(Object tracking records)

========================

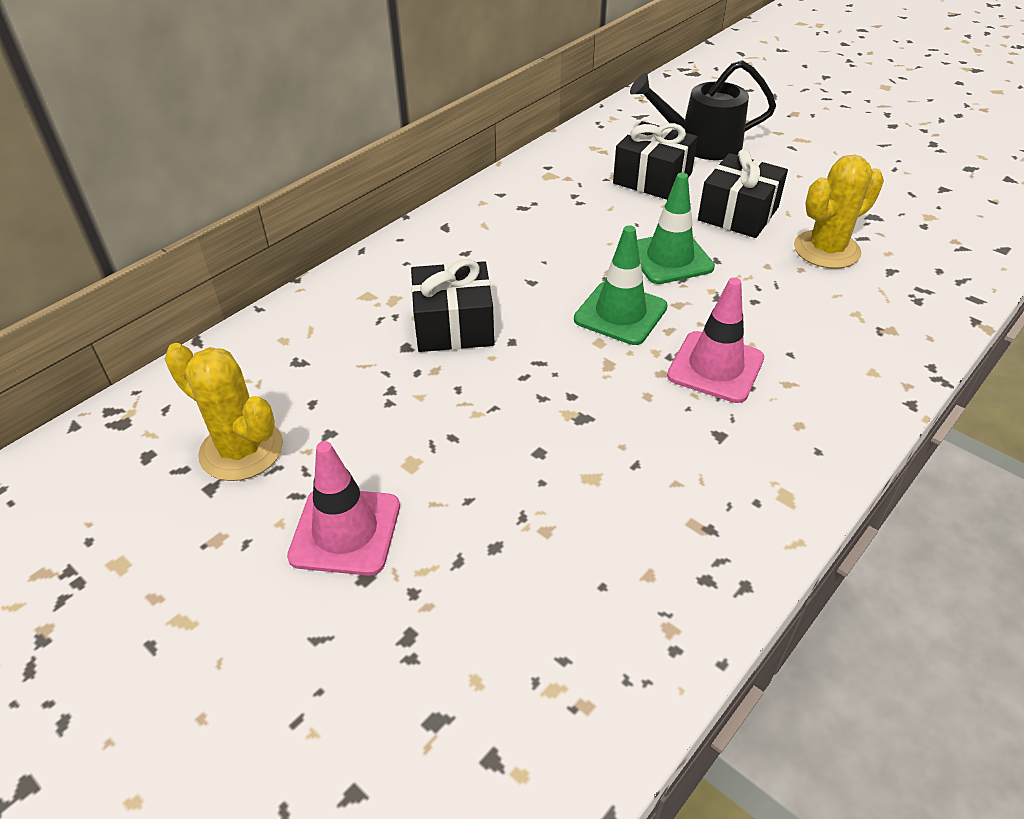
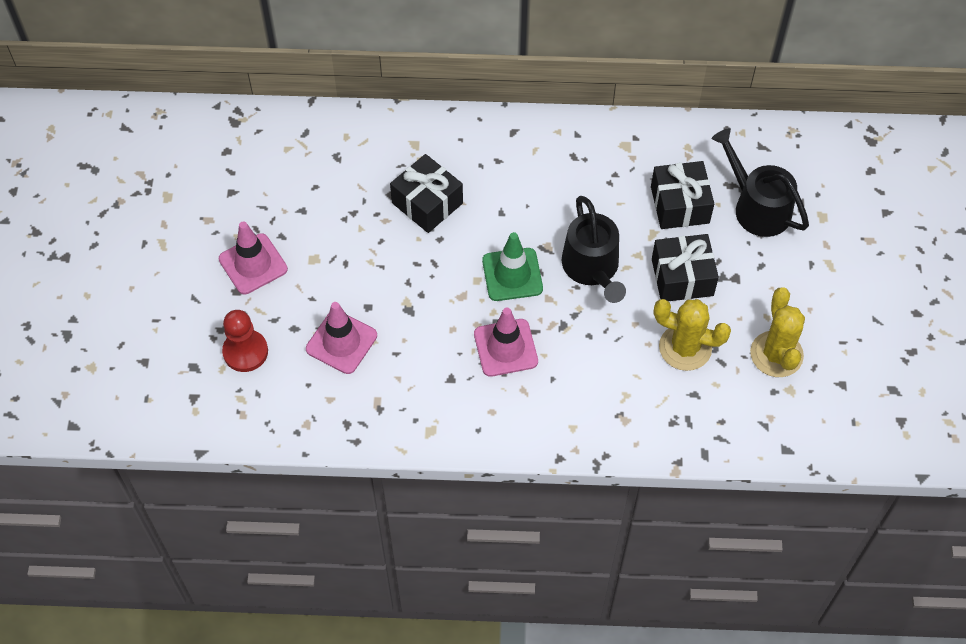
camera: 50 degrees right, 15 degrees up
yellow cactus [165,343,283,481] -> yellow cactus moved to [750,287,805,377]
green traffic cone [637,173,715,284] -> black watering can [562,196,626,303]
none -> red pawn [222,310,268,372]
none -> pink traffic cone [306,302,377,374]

========================

**DIRECTIONS:** What lines above hold the word "none"? Pull each one out.

**TASK RESULT:**
none -> red pawn [222,310,268,372]
none -> pink traffic cone [306,302,377,374]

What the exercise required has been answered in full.